Items from a data source
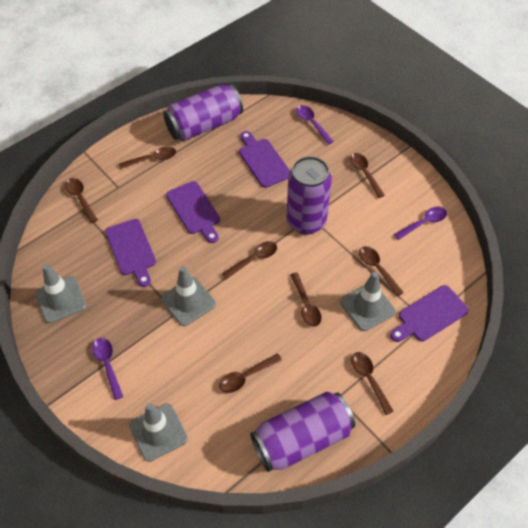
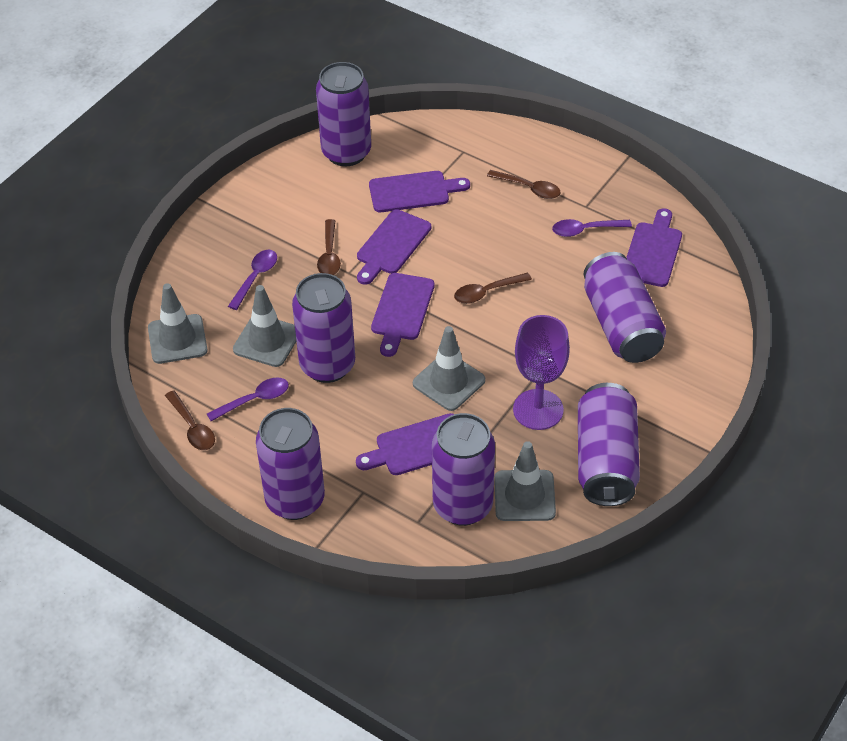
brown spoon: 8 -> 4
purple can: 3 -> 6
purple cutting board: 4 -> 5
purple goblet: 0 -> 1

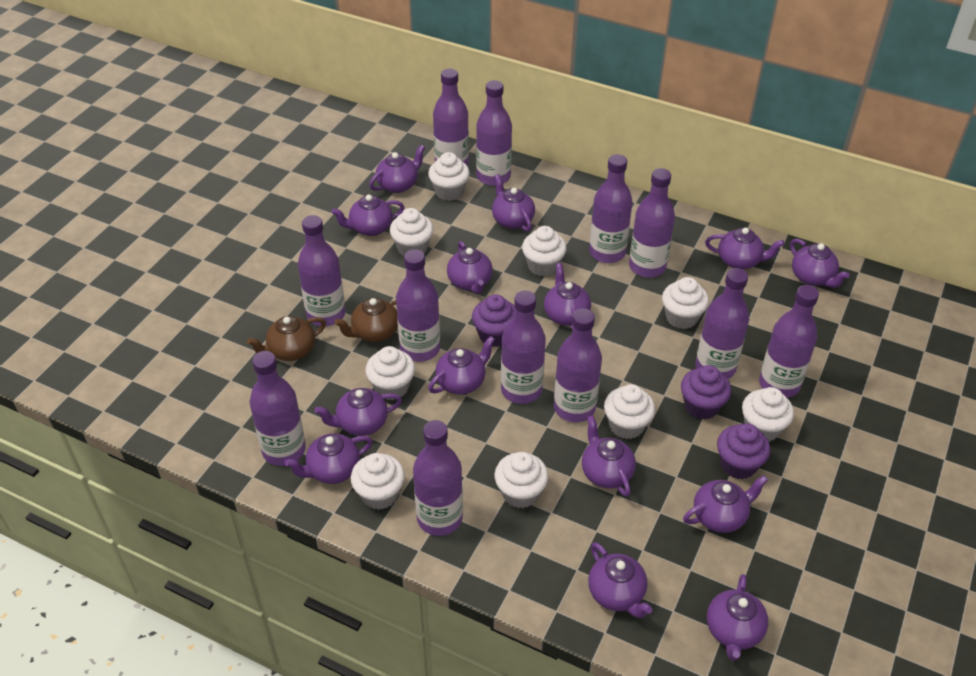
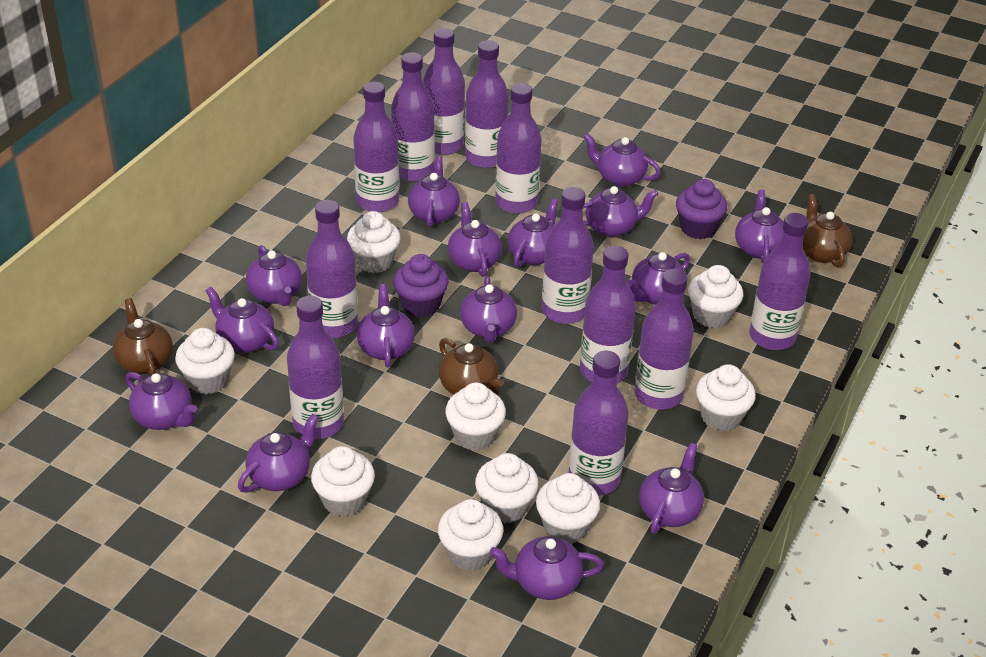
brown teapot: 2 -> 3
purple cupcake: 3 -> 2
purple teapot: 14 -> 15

Exercise goal ::
Go through the entries above and count the lines containing the word "purple"; give only that count.

Solution ::
5